:: Provided information

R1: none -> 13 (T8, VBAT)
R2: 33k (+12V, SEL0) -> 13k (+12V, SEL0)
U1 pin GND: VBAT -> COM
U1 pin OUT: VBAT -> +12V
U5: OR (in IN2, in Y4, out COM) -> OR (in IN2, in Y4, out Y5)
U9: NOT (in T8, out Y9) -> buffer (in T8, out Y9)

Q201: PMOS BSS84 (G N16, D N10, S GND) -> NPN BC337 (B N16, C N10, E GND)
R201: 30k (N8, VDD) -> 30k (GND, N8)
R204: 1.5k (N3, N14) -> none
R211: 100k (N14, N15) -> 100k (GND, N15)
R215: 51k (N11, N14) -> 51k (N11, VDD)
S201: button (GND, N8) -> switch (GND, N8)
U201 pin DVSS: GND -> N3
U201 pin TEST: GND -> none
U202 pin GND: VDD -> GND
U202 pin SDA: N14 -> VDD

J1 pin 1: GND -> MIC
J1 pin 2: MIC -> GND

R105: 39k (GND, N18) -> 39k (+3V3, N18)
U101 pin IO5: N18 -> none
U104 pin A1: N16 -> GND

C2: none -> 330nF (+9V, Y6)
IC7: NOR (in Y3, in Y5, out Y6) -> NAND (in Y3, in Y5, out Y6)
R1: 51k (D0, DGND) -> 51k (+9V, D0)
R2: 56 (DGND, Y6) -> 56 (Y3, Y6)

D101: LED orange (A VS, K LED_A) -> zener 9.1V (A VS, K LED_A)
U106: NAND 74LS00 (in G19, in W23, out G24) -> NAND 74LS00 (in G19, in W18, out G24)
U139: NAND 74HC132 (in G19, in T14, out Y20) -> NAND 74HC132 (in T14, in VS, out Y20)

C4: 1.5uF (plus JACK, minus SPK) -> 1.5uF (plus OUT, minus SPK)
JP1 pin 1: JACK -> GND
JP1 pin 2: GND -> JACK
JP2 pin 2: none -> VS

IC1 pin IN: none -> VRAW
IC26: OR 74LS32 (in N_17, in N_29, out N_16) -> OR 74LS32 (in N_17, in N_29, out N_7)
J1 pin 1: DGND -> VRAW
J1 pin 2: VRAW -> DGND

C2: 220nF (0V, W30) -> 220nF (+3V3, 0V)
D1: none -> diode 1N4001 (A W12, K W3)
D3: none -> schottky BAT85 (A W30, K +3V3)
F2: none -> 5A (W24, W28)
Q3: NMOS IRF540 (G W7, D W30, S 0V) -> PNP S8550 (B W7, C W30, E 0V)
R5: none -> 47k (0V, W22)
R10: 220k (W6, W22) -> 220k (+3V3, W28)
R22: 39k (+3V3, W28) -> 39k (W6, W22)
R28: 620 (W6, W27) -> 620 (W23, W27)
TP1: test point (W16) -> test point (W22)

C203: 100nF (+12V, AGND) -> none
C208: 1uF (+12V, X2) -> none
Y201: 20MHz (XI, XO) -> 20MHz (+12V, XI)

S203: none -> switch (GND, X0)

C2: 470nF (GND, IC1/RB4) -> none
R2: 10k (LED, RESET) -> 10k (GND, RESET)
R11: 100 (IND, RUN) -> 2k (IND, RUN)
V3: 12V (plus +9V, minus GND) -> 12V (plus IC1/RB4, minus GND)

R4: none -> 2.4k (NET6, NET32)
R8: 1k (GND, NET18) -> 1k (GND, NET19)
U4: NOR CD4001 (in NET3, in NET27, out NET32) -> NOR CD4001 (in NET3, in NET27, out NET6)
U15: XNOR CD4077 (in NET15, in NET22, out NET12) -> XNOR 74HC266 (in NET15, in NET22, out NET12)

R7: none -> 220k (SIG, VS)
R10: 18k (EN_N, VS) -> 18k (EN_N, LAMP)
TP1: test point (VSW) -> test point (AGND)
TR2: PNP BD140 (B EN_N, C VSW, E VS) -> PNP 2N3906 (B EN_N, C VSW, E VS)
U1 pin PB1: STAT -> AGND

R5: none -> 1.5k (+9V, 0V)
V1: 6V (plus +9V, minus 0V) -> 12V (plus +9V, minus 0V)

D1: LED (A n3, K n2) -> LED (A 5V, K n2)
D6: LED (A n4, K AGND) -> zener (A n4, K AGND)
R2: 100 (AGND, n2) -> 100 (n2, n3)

::::

Write out all of the entries above, exactly and in full.

R1: none -> 13 (T8, VBAT)
R2: 33k (+12V, SEL0) -> 13k (+12V, SEL0)
U1 pin GND: VBAT -> COM
U1 pin OUT: VBAT -> +12V
U5: OR (in IN2, in Y4, out COM) -> OR (in IN2, in Y4, out Y5)
U9: NOT (in T8, out Y9) -> buffer (in T8, out Y9)

Q201: PMOS BSS84 (G N16, D N10, S GND) -> NPN BC337 (B N16, C N10, E GND)
R201: 30k (N8, VDD) -> 30k (GND, N8)
R204: 1.5k (N3, N14) -> none
R211: 100k (N14, N15) -> 100k (GND, N15)
R215: 51k (N11, N14) -> 51k (N11, VDD)
S201: button (GND, N8) -> switch (GND, N8)
U201 pin DVSS: GND -> N3
U201 pin TEST: GND -> none
U202 pin GND: VDD -> GND
U202 pin SDA: N14 -> VDD

J1 pin 1: GND -> MIC
J1 pin 2: MIC -> GND

R105: 39k (GND, N18) -> 39k (+3V3, N18)
U101 pin IO5: N18 -> none
U104 pin A1: N16 -> GND

C2: none -> 330nF (+9V, Y6)
IC7: NOR (in Y3, in Y5, out Y6) -> NAND (in Y3, in Y5, out Y6)
R1: 51k (D0, DGND) -> 51k (+9V, D0)
R2: 56 (DGND, Y6) -> 56 (Y3, Y6)

D101: LED orange (A VS, K LED_A) -> zener 9.1V (A VS, K LED_A)
U106: NAND 74LS00 (in G19, in W23, out G24) -> NAND 74LS00 (in G19, in W18, out G24)
U139: NAND 74HC132 (in G19, in T14, out Y20) -> NAND 74HC132 (in T14, in VS, out Y20)

C4: 1.5uF (plus JACK, minus SPK) -> 1.5uF (plus OUT, minus SPK)
JP1 pin 1: JACK -> GND
JP1 pin 2: GND -> JACK
JP2 pin 2: none -> VS

IC1 pin IN: none -> VRAW
IC26: OR 74LS32 (in N_17, in N_29, out N_16) -> OR 74LS32 (in N_17, in N_29, out N_7)
J1 pin 1: DGND -> VRAW
J1 pin 2: VRAW -> DGND

C2: 220nF (0V, W30) -> 220nF (+3V3, 0V)
D1: none -> diode 1N4001 (A W12, K W3)
D3: none -> schottky BAT85 (A W30, K +3V3)
F2: none -> 5A (W24, W28)
Q3: NMOS IRF540 (G W7, D W30, S 0V) -> PNP S8550 (B W7, C W30, E 0V)
R5: none -> 47k (0V, W22)
R10: 220k (W6, W22) -> 220k (+3V3, W28)
R22: 39k (+3V3, W28) -> 39k (W6, W22)
R28: 620 (W6, W27) -> 620 (W23, W27)
TP1: test point (W16) -> test point (W22)

C203: 100nF (+12V, AGND) -> none
C208: 1uF (+12V, X2) -> none
Y201: 20MHz (XI, XO) -> 20MHz (+12V, XI)

S203: none -> switch (GND, X0)

C2: 470nF (GND, IC1/RB4) -> none
R2: 10k (LED, RESET) -> 10k (GND, RESET)
R11: 100 (IND, RUN) -> 2k (IND, RUN)
V3: 12V (plus +9V, minus GND) -> 12V (plus IC1/RB4, minus GND)

R4: none -> 2.4k (NET6, NET32)
R8: 1k (GND, NET18) -> 1k (GND, NET19)
U4: NOR CD4001 (in NET3, in NET27, out NET32) -> NOR CD4001 (in NET3, in NET27, out NET6)
U15: XNOR CD4077 (in NET15, in NET22, out NET12) -> XNOR 74HC266 (in NET15, in NET22, out NET12)

R7: none -> 220k (SIG, VS)
R10: 18k (EN_N, VS) -> 18k (EN_N, LAMP)
TP1: test point (VSW) -> test point (AGND)
TR2: PNP BD140 (B EN_N, C VSW, E VS) -> PNP 2N3906 (B EN_N, C VSW, E VS)
U1 pin PB1: STAT -> AGND

R5: none -> 1.5k (+9V, 0V)
V1: 6V (plus +9V, minus 0V) -> 12V (plus +9V, minus 0V)

D1: LED (A n3, K n2) -> LED (A 5V, K n2)
D6: LED (A n4, K AGND) -> zener (A n4, K AGND)
R2: 100 (AGND, n2) -> 100 (n2, n3)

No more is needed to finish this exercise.